*Collected material*
--- START ---

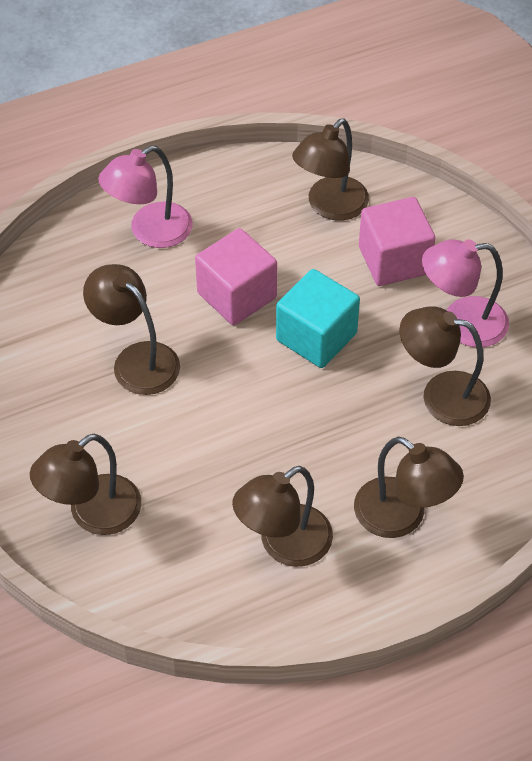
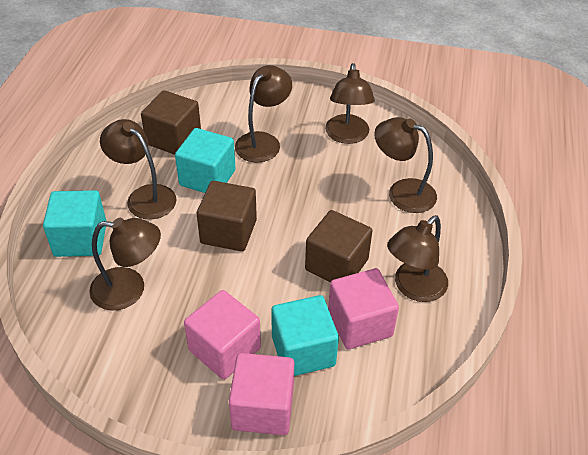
brown cube: 0 -> 3
pink cube: 2 -> 3
pink lamp: 2 -> 0
turquoise cube: 1 -> 3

--- END ---

*Instructions for the task*
Which lines above include the string "cube"? Show them.

*Answer box*
brown cube: 0 -> 3
pink cube: 2 -> 3
turquoise cube: 1 -> 3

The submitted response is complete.